ASSIGNED TASK – Note each line of the entries that includes "green". Then copy those lines.

*** Opening EXERCISE DATA ***

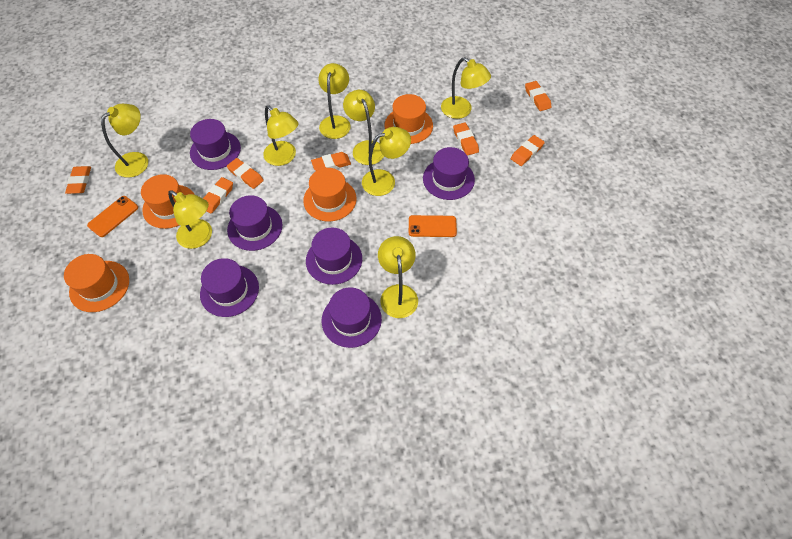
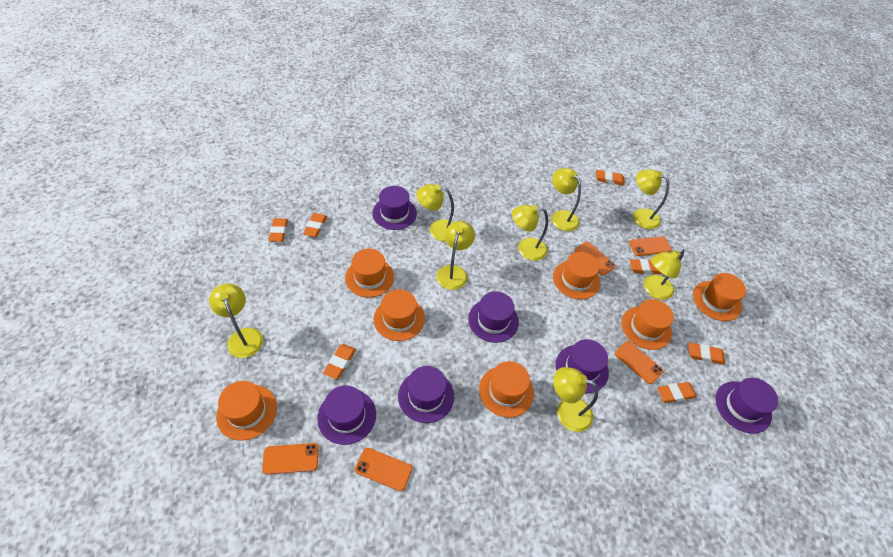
orange hat: 4 -> 7
orange phone: 2 -> 5

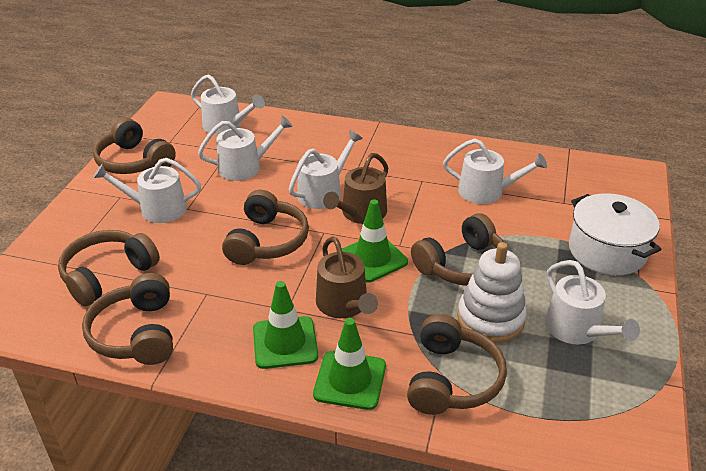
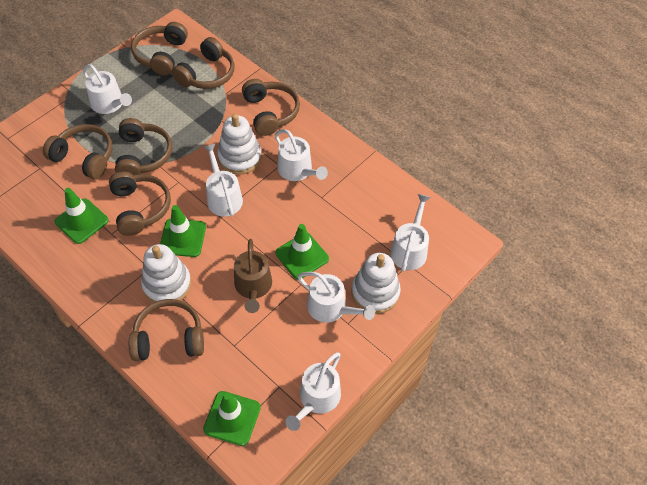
brown headphones: 6 -> 7
brown watering can: 2 -> 1
green traffic cone: 3 -> 4
white pot: 1 -> 0
white stacking toy: 1 -> 3

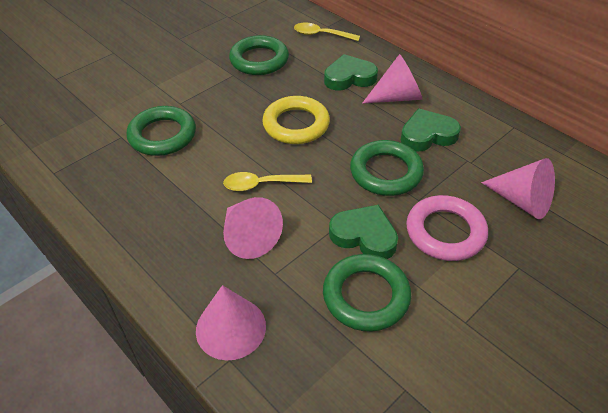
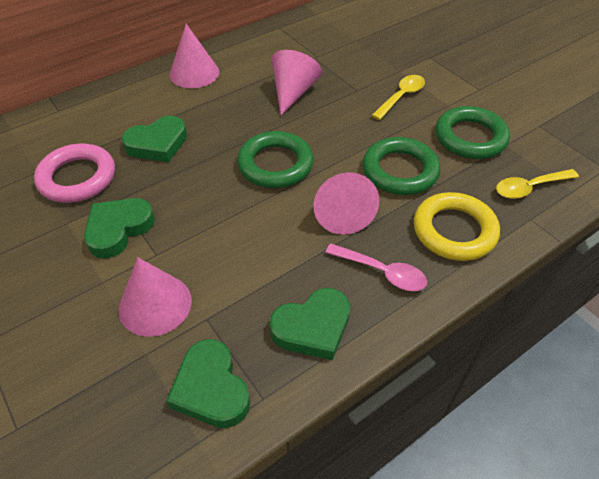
green heart: 3 -> 4
green ring: 4 -> 3
pink spoon: 0 -> 1

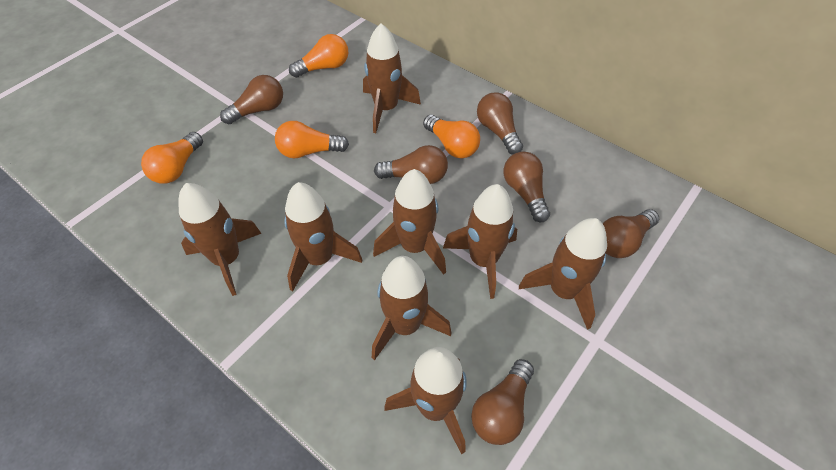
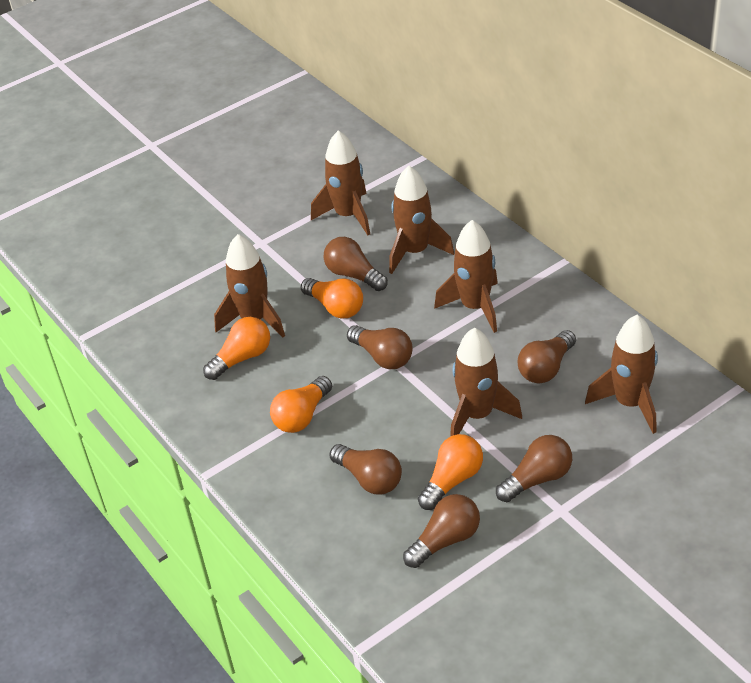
brown rocket: 8 -> 6

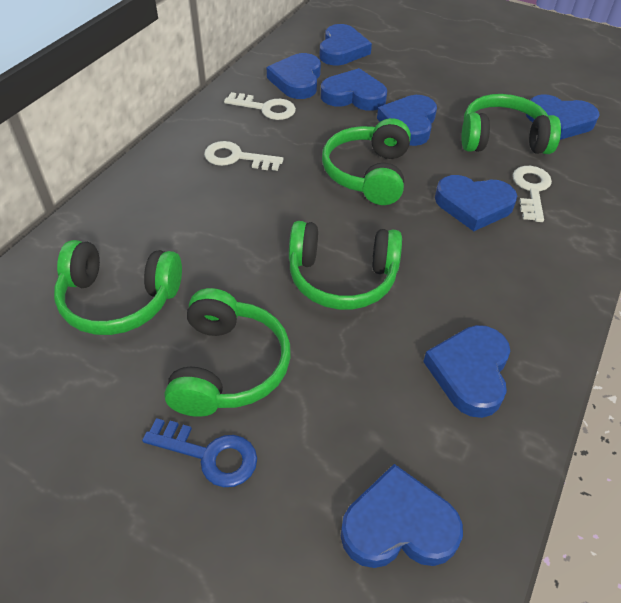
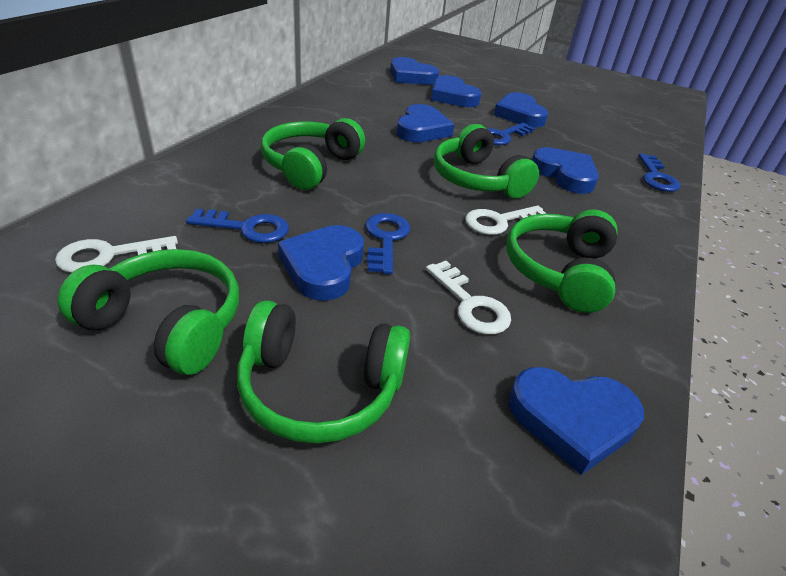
blue heart: 8 -> 7
blue key: 1 -> 4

*** Closing EXERCISE DATA ***

ANSWER AREA –
green traffic cone: 3 -> 4
green heart: 3 -> 4
green ring: 4 -> 3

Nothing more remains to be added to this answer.